▶ What the task asks
The records below are to be copied word for word, with every picture left out.

▶ Exercise data
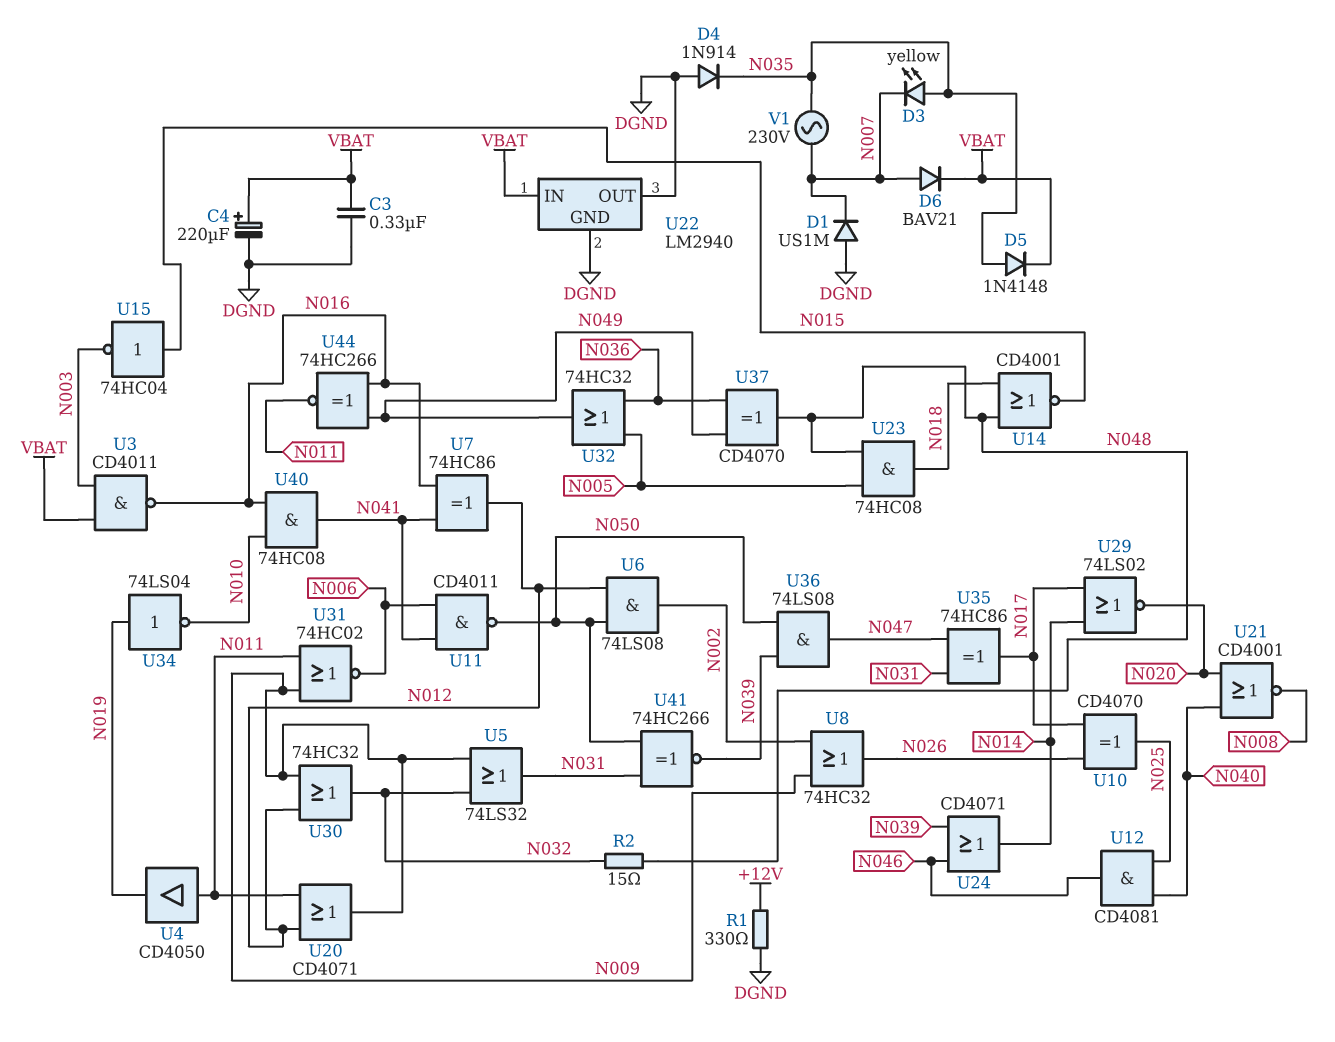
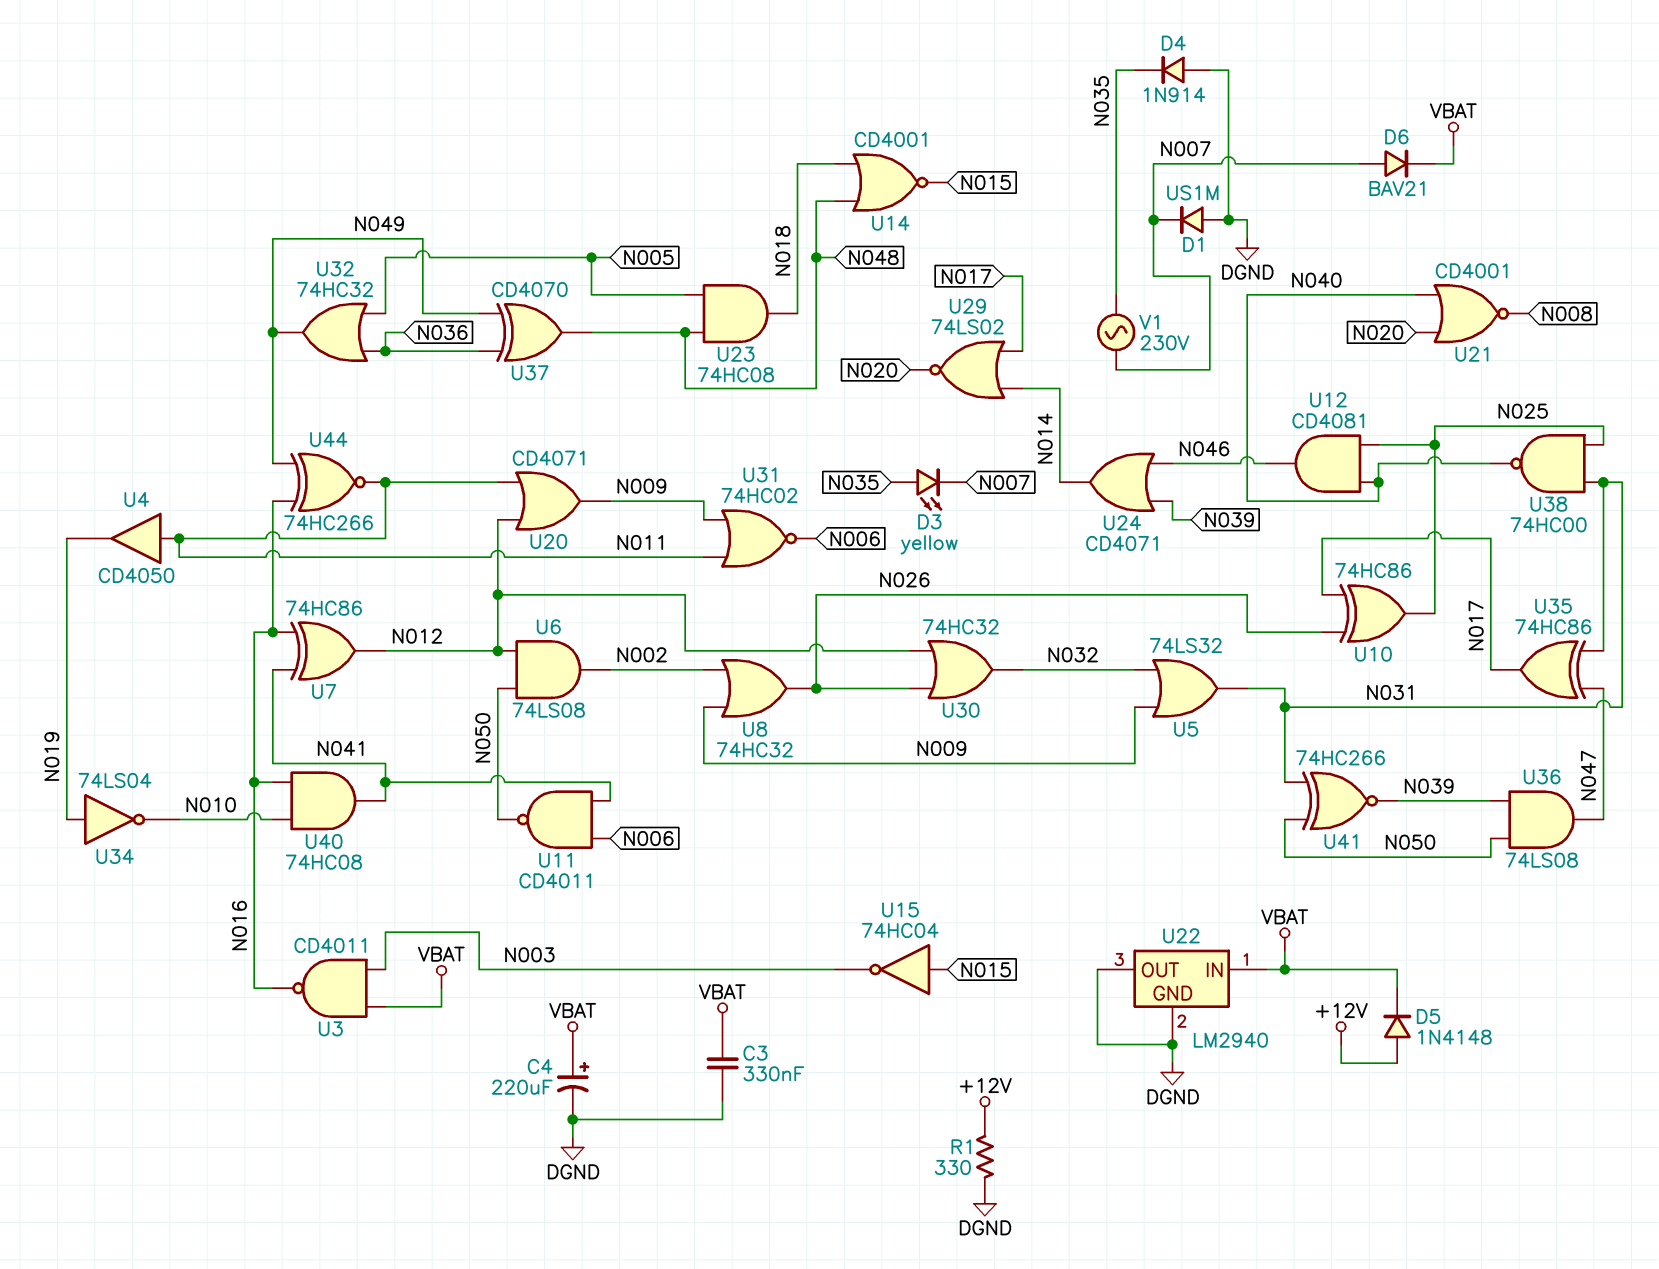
D5: diode 1N4148 (A N035, K VBAT) -> diode 1N4148 (A +12V, K VBAT)
R2: 15 (N032, N048) -> none
U10: XOR CD4070 (in N017, in N026, out N025) -> XOR 74HC86 (in N017, in N026, out N025)
U30: OR 74HC32 (in N009, in N012, out N032) -> OR 74HC32 (in N012, in N026, out N032)
U38: none -> NAND 74HC00 (in N025, in N031, out N040)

▶ Exercise answer
D5: diode 1N4148 (A N035, K VBAT) -> diode 1N4148 (A +12V, K VBAT)
R2: 15 (N032, N048) -> none
U10: XOR CD4070 (in N017, in N026, out N025) -> XOR 74HC86 (in N017, in N026, out N025)
U30: OR 74HC32 (in N009, in N012, out N032) -> OR 74HC32 (in N012, in N026, out N032)
U38: none -> NAND 74HC00 (in N025, in N031, out N040)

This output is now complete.